Filter the lines below, keeping each one that holds "HEART".

▶ Provided data
-=-=-=-=-

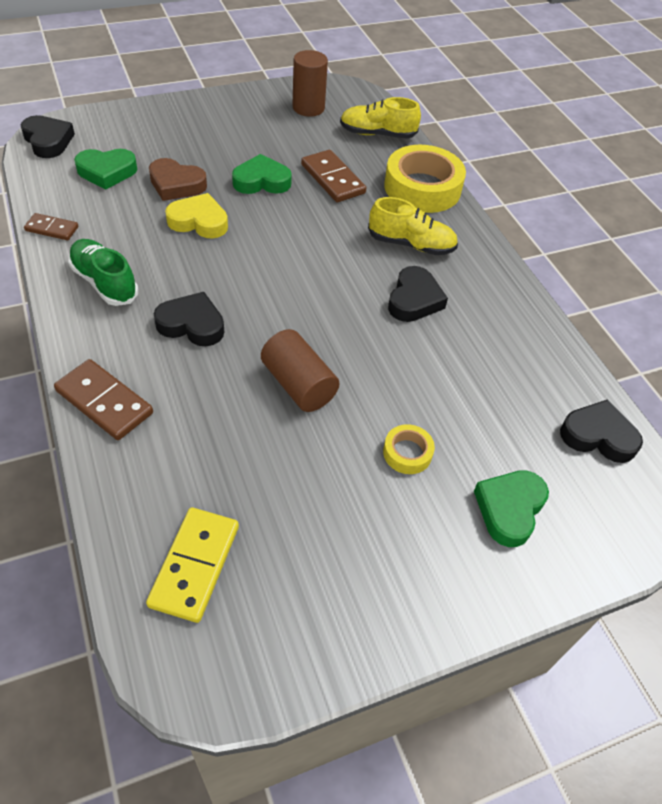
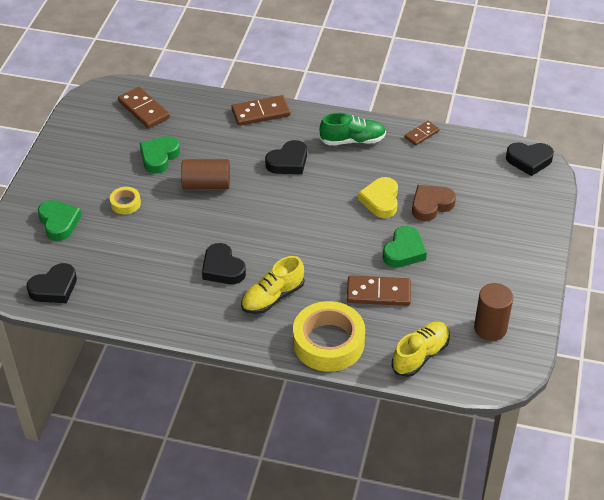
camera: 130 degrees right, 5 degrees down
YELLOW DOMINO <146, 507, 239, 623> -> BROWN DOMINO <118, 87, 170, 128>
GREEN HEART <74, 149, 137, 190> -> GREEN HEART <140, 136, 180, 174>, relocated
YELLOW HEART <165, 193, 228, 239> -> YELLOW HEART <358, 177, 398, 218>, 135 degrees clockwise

-=-=-=-=-

▶ Answer section
GREEN HEART <74, 149, 137, 190> -> GREEN HEART <140, 136, 180, 174>, relocated
YELLOW HEART <165, 193, 228, 239> -> YELLOW HEART <358, 177, 398, 218>, 135 degrees clockwise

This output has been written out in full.